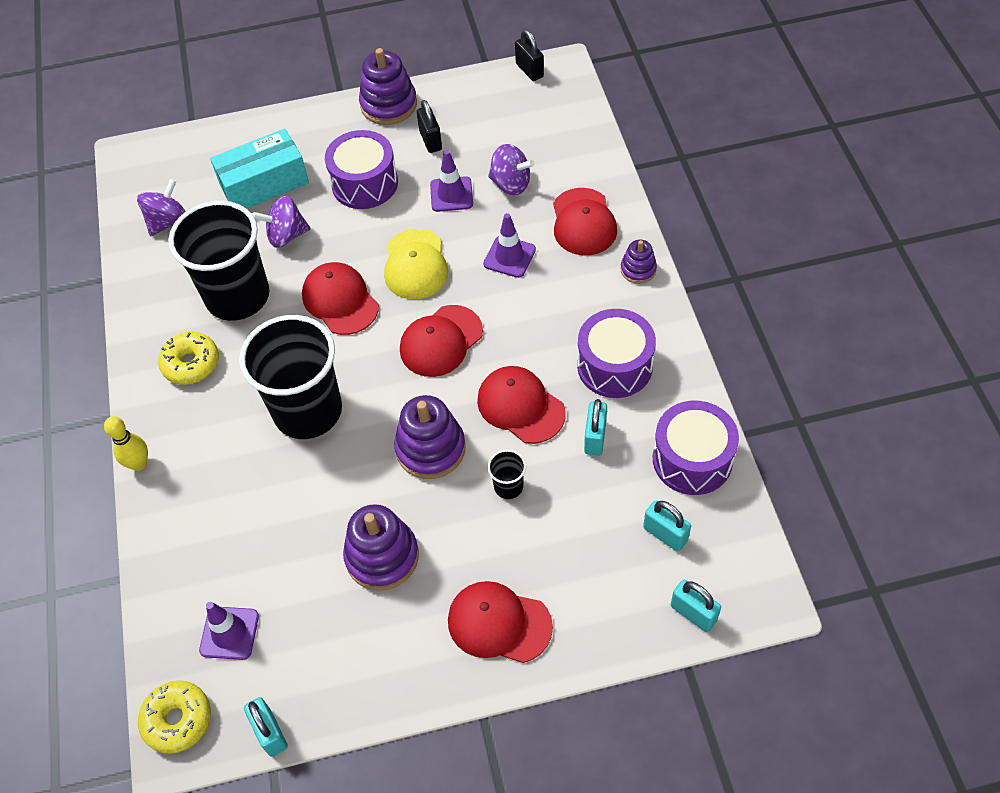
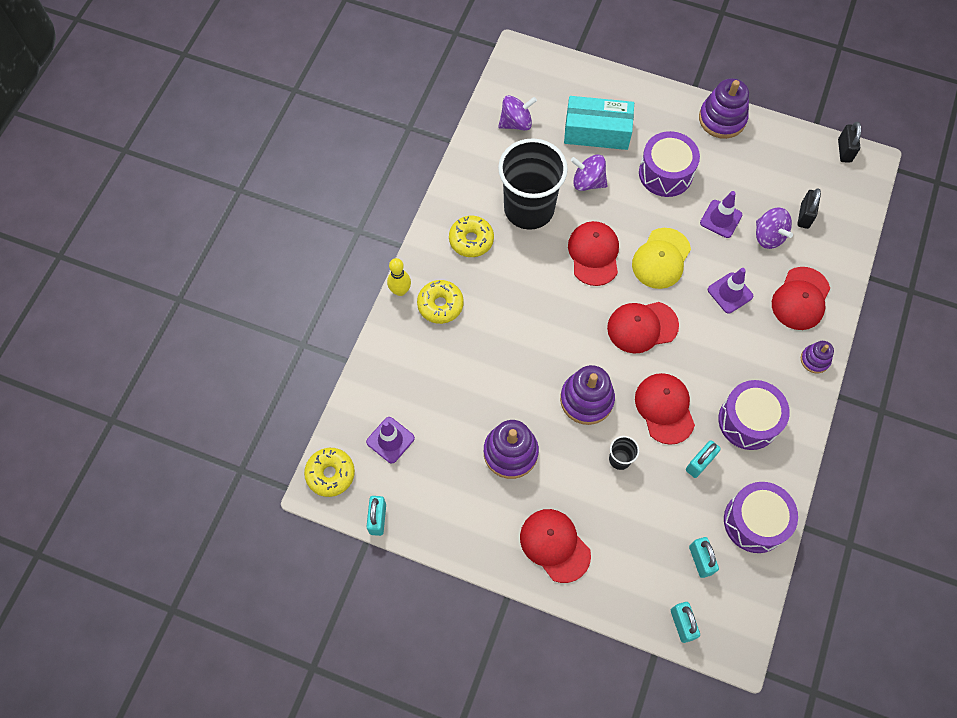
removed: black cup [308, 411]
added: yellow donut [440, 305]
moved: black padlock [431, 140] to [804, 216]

-*-*-

◆ **Problem to solve**: Print the whole listing again exactly, please. No pictures.

◆ **Solution to this exercise**:
removed: black cup [308, 411]
added: yellow donut [440, 305]
moved: black padlock [431, 140] to [804, 216]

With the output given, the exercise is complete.